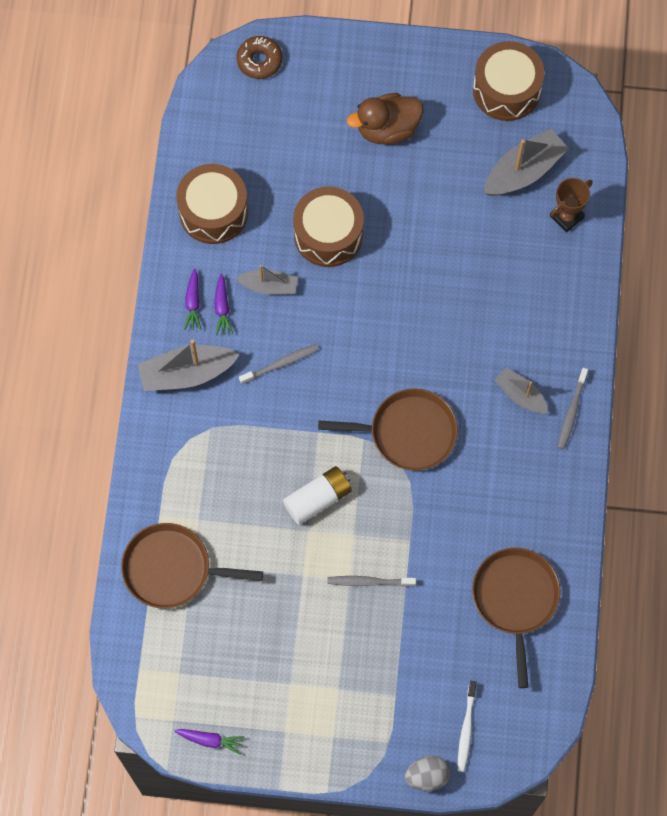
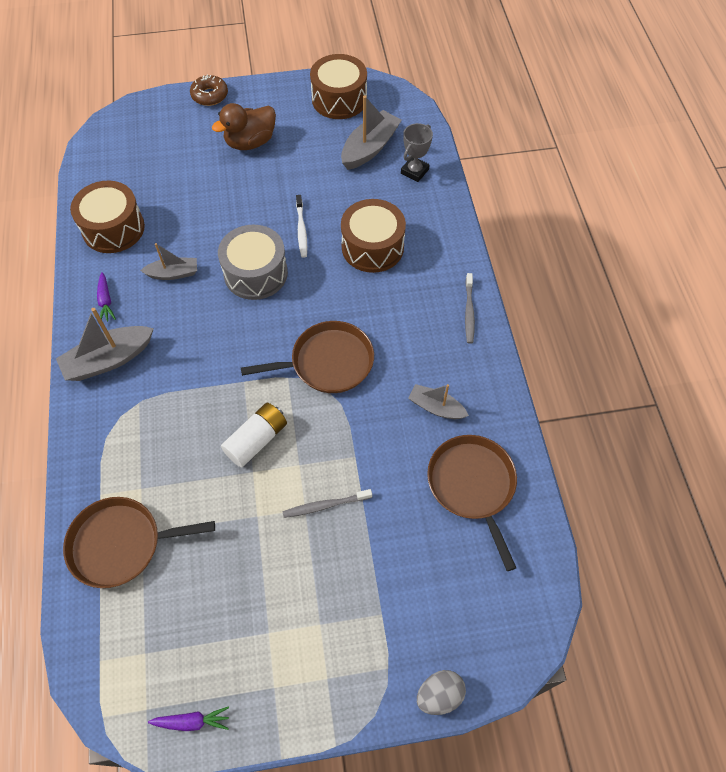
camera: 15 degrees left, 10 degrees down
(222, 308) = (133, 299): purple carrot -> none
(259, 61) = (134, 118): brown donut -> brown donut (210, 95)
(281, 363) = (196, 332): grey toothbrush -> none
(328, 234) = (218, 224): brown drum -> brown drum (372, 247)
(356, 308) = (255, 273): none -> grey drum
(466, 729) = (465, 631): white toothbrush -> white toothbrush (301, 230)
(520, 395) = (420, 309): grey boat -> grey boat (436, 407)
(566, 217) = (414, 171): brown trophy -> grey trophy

______________________________

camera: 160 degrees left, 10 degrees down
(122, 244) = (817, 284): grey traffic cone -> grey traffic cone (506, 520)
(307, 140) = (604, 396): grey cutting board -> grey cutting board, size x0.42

______________________________

§ **Exercise details**: Extract from the listing above the lines between the line containing "camera: 15 degrees left, 10 degrees down" and the line containing "(566, 217) = (414, 171): brown", keeping both of those lines. Output nothing else.

§ **Response area**:
camera: 15 degrees left, 10 degrees down
(222, 308) = (133, 299): purple carrot -> none
(259, 61) = (134, 118): brown donut -> brown donut (210, 95)
(281, 363) = (196, 332): grey toothbrush -> none
(328, 234) = (218, 224): brown drum -> brown drum (372, 247)
(356, 308) = (255, 273): none -> grey drum
(466, 729) = (465, 631): white toothbrush -> white toothbrush (301, 230)
(520, 395) = (420, 309): grey boat -> grey boat (436, 407)
(566, 217) = (414, 171): brown trophy -> grey trophy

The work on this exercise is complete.